- _Task to carry out_: Transcribe only the lines of the listing below from the one holding "pink car: 1 -> 2" through the one holding "blue mouse: 2 -> 1", inclusive, without any change.

- _Extracted information_:
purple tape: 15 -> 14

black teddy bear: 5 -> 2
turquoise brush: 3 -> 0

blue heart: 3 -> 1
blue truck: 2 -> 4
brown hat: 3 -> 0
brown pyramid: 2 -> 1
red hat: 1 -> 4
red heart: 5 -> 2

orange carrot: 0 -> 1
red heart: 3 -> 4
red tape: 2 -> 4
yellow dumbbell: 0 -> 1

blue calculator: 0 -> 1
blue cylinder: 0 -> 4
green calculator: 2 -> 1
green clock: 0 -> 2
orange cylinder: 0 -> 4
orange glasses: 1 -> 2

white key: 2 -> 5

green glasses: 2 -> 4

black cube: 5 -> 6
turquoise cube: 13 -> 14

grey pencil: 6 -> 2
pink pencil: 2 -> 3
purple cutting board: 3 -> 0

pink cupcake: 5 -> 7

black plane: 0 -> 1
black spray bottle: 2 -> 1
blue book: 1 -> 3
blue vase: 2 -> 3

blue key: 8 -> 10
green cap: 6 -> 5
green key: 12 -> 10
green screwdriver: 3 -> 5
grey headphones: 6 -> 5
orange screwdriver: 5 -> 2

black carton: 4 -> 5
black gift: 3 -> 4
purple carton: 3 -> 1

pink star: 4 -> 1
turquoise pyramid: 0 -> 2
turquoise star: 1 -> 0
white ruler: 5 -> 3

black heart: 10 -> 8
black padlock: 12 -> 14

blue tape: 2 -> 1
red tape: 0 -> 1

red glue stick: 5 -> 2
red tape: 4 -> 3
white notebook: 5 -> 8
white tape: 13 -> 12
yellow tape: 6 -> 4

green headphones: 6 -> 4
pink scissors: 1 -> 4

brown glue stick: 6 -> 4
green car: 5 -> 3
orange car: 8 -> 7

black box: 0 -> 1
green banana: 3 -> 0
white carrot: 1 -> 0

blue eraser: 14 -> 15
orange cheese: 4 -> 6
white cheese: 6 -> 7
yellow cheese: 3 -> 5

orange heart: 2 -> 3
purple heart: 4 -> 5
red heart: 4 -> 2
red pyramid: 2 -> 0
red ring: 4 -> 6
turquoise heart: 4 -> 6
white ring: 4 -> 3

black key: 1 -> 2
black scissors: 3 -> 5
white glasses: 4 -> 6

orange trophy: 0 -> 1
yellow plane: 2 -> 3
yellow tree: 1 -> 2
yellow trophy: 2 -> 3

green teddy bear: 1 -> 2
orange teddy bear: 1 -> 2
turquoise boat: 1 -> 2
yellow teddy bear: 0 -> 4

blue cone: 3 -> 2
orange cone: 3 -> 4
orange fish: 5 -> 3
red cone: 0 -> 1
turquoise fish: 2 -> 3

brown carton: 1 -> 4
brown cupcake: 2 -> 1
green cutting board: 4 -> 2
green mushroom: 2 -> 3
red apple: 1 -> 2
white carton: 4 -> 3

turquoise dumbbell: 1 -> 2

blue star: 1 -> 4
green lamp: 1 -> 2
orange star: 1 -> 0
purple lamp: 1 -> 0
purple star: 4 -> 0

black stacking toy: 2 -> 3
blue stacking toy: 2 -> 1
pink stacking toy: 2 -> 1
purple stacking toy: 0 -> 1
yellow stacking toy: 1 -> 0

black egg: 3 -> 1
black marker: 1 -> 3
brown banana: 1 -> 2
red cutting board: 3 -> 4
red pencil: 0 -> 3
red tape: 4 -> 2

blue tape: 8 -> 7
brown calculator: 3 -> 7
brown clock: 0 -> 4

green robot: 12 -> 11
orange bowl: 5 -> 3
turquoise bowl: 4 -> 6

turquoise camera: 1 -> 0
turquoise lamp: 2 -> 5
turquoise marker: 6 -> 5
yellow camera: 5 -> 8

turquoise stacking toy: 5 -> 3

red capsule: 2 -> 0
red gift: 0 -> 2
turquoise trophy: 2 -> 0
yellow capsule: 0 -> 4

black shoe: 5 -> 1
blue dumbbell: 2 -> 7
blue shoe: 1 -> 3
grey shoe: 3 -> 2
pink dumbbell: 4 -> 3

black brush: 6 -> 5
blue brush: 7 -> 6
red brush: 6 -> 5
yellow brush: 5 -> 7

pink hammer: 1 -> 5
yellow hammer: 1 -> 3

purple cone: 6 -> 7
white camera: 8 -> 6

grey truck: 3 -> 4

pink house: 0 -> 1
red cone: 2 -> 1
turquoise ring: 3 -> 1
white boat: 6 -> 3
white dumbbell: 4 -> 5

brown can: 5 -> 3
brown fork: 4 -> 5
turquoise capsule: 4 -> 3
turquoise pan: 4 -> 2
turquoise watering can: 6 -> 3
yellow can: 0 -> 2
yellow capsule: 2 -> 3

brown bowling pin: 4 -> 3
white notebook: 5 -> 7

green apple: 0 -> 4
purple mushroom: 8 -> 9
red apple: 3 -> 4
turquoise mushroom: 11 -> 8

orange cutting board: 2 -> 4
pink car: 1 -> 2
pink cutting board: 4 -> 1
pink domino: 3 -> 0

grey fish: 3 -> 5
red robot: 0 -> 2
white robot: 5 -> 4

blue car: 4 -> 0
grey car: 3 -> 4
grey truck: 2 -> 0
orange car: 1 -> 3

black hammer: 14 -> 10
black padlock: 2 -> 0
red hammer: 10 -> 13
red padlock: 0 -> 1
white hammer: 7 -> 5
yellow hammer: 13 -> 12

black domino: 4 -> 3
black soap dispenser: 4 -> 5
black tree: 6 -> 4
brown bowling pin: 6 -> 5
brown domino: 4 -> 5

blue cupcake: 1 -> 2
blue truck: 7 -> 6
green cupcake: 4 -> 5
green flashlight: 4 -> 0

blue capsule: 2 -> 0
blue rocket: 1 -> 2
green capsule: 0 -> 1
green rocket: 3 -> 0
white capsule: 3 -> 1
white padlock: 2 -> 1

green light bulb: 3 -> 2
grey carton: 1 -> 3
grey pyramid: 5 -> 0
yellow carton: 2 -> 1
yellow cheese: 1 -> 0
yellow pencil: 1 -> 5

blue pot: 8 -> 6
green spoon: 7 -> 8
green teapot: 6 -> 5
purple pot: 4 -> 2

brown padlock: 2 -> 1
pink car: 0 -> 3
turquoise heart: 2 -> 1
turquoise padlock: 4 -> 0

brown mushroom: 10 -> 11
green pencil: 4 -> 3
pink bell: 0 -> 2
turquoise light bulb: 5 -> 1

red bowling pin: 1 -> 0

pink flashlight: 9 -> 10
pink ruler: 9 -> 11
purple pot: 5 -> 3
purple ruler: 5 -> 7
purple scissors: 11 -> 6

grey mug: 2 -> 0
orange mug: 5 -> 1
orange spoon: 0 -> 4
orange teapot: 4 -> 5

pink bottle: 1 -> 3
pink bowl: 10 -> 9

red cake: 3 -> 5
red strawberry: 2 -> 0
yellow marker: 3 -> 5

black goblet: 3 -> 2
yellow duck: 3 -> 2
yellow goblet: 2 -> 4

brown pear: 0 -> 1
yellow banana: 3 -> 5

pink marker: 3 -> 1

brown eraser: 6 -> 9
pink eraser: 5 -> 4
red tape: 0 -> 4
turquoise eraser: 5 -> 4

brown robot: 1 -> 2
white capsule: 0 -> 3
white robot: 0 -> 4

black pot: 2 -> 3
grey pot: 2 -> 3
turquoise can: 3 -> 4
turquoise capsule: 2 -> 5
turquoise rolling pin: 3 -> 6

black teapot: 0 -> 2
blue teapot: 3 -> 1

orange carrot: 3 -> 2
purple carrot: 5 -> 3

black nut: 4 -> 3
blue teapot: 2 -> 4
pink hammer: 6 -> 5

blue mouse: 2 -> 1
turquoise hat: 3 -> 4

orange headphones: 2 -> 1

- _Output for this exercise_:
pink car: 1 -> 2
pink cutting board: 4 -> 1
pink domino: 3 -> 0

grey fish: 3 -> 5
red robot: 0 -> 2
white robot: 5 -> 4

blue car: 4 -> 0
grey car: 3 -> 4
grey truck: 2 -> 0
orange car: 1 -> 3

black hammer: 14 -> 10
black padlock: 2 -> 0
red hammer: 10 -> 13
red padlock: 0 -> 1
white hammer: 7 -> 5
yellow hammer: 13 -> 12

black domino: 4 -> 3
black soap dispenser: 4 -> 5
black tree: 6 -> 4
brown bowling pin: 6 -> 5
brown domino: 4 -> 5

blue cupcake: 1 -> 2
blue truck: 7 -> 6
green cupcake: 4 -> 5
green flashlight: 4 -> 0

blue capsule: 2 -> 0
blue rocket: 1 -> 2
green capsule: 0 -> 1
green rocket: 3 -> 0
white capsule: 3 -> 1
white padlock: 2 -> 1

green light bulb: 3 -> 2
grey carton: 1 -> 3
grey pyramid: 5 -> 0
yellow carton: 2 -> 1
yellow cheese: 1 -> 0
yellow pencil: 1 -> 5

blue pot: 8 -> 6
green spoon: 7 -> 8
green teapot: 6 -> 5
purple pot: 4 -> 2

brown padlock: 2 -> 1
pink car: 0 -> 3
turquoise heart: 2 -> 1
turquoise padlock: 4 -> 0

brown mushroom: 10 -> 11
green pencil: 4 -> 3
pink bell: 0 -> 2
turquoise light bulb: 5 -> 1

red bowling pin: 1 -> 0

pink flashlight: 9 -> 10
pink ruler: 9 -> 11
purple pot: 5 -> 3
purple ruler: 5 -> 7
purple scissors: 11 -> 6

grey mug: 2 -> 0
orange mug: 5 -> 1
orange spoon: 0 -> 4
orange teapot: 4 -> 5

pink bottle: 1 -> 3
pink bowl: 10 -> 9

red cake: 3 -> 5
red strawberry: 2 -> 0
yellow marker: 3 -> 5

black goblet: 3 -> 2
yellow duck: 3 -> 2
yellow goblet: 2 -> 4

brown pear: 0 -> 1
yellow banana: 3 -> 5

pink marker: 3 -> 1

brown eraser: 6 -> 9
pink eraser: 5 -> 4
red tape: 0 -> 4
turquoise eraser: 5 -> 4

brown robot: 1 -> 2
white capsule: 0 -> 3
white robot: 0 -> 4

black pot: 2 -> 3
grey pot: 2 -> 3
turquoise can: 3 -> 4
turquoise capsule: 2 -> 5
turquoise rolling pin: 3 -> 6

black teapot: 0 -> 2
blue teapot: 3 -> 1

orange carrot: 3 -> 2
purple carrot: 5 -> 3

black nut: 4 -> 3
blue teapot: 2 -> 4
pink hammer: 6 -> 5

blue mouse: 2 -> 1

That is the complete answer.